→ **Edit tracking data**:
--- START ---
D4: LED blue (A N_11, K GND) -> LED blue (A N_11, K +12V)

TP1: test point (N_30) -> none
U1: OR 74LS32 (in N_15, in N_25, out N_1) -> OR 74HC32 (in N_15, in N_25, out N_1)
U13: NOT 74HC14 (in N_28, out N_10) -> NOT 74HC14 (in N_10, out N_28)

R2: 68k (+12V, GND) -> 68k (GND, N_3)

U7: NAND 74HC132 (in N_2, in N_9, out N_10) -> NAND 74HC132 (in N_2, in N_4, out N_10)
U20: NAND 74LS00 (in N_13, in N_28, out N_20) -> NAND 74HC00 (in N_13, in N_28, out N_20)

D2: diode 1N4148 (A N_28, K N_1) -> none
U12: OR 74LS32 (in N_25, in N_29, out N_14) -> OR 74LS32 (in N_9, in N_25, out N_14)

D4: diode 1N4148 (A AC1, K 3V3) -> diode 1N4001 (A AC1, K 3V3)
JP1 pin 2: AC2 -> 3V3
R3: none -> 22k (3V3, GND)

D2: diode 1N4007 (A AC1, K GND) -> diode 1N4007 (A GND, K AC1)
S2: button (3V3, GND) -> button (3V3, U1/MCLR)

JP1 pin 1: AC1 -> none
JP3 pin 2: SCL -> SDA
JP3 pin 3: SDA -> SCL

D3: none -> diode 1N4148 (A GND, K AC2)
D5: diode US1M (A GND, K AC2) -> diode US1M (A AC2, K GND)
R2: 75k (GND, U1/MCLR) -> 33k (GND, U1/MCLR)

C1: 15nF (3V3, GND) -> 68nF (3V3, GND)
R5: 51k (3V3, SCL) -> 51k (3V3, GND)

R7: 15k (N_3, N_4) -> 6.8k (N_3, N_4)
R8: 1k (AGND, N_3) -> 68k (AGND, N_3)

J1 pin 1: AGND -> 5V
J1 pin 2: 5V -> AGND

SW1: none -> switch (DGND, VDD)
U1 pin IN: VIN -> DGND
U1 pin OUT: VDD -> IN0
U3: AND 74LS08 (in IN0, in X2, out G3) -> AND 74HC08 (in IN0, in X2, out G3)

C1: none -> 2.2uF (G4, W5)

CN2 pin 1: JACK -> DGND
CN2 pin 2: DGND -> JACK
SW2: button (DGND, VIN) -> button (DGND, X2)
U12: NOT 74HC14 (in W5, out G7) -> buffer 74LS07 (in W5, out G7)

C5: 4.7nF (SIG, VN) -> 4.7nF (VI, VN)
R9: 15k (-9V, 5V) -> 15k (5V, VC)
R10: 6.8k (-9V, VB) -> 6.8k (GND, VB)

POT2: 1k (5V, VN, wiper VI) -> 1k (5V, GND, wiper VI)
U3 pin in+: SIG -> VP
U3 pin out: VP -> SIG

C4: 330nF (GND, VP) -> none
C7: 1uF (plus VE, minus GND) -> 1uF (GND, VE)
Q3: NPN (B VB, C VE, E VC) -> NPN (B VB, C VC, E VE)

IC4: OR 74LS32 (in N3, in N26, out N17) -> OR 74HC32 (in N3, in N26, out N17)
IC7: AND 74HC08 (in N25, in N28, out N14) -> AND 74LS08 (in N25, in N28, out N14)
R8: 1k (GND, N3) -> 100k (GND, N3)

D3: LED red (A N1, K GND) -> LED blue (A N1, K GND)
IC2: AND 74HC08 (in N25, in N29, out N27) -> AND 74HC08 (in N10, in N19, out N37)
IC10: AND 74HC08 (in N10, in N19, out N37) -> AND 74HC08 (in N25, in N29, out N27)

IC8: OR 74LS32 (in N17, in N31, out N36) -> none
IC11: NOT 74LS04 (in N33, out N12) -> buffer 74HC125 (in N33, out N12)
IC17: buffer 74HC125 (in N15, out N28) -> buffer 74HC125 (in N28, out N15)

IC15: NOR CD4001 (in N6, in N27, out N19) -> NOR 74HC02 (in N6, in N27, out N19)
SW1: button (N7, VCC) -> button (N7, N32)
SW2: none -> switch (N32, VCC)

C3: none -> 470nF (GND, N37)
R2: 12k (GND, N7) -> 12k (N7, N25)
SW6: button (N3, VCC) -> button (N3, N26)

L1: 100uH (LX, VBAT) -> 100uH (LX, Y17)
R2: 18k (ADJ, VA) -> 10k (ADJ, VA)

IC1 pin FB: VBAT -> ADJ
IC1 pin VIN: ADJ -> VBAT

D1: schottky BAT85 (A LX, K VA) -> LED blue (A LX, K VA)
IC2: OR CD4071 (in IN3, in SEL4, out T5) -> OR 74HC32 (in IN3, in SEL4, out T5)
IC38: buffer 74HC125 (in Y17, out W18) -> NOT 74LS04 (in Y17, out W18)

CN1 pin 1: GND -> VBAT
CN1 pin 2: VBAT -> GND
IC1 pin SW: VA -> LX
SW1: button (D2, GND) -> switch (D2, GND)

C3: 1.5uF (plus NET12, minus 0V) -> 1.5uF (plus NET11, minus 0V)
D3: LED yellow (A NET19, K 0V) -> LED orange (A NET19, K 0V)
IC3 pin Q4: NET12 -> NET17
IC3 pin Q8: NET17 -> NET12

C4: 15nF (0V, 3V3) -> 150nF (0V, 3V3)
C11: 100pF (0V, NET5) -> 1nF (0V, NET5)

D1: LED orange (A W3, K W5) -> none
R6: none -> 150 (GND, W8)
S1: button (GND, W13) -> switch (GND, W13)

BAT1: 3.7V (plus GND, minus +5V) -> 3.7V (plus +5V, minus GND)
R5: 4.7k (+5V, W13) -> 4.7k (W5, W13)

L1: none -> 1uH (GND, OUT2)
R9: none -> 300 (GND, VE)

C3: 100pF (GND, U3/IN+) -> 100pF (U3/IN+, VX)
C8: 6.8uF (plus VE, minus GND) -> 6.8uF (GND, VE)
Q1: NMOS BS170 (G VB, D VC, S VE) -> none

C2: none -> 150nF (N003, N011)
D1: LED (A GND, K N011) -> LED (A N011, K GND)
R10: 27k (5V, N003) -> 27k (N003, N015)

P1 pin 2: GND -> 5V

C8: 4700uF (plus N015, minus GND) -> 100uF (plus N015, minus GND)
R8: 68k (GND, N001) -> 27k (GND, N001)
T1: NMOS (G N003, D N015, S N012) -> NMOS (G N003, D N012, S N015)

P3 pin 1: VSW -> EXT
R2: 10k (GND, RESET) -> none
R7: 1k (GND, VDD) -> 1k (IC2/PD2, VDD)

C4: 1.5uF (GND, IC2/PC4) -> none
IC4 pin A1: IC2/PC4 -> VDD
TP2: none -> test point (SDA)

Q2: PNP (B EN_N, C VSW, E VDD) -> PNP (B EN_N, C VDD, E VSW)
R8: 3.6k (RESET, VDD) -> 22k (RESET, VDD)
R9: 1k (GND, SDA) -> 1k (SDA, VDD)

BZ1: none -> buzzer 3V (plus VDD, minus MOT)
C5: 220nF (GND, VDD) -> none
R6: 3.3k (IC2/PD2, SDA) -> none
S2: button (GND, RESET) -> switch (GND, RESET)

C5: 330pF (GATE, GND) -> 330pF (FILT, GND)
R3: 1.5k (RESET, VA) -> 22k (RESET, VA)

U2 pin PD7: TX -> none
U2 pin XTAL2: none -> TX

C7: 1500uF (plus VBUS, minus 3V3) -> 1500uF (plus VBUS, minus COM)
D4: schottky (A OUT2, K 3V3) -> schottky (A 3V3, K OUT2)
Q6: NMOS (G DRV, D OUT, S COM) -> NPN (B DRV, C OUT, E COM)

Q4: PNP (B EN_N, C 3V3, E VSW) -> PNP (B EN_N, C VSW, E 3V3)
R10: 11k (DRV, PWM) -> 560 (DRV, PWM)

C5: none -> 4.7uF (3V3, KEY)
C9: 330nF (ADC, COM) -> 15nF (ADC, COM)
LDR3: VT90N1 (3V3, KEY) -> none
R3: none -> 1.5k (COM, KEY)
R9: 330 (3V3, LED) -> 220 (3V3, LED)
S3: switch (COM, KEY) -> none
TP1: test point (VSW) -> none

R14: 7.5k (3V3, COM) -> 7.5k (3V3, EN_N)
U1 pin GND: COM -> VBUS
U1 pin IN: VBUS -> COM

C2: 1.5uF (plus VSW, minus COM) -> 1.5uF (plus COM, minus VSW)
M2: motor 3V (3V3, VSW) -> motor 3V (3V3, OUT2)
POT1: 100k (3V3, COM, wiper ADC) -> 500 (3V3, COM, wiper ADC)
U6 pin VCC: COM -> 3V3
--- END ---
→ **Exercise instructions**: Exactly how many lines of the data include the word "VBUS"? Reply with that number only.

→ **Exercise output**: 3